Task requirements:
Below is a block of records. Copy every line in it that contains the word "purple".

Record excerpts:
----

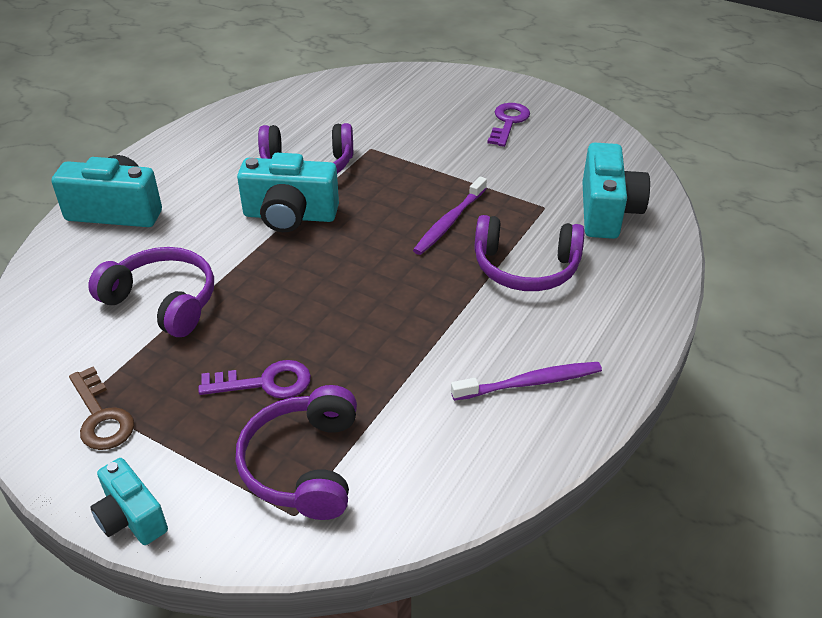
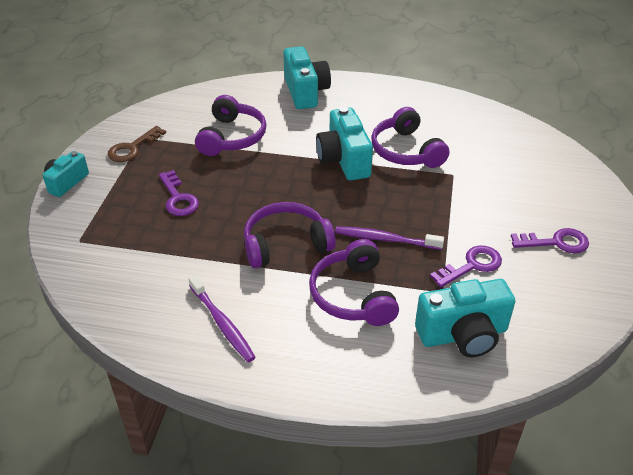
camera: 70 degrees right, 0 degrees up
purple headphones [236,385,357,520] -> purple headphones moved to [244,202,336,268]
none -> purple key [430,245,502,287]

----

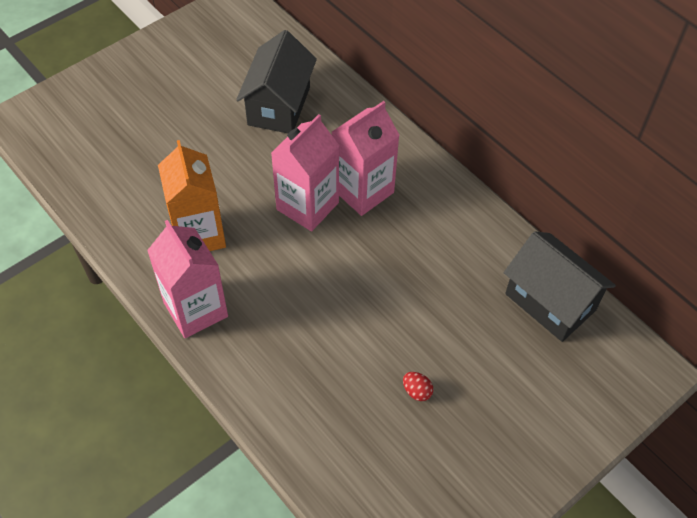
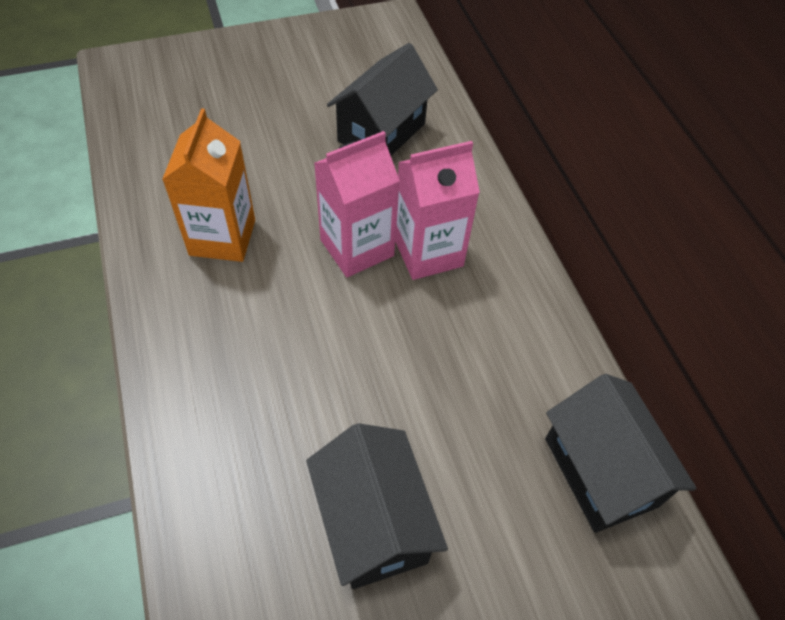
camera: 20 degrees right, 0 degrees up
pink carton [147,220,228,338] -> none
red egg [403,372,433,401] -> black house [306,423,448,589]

----

Answer:
purple headphones [236,385,357,520] -> purple headphones moved to [244,202,336,268]
none -> purple key [430,245,502,287]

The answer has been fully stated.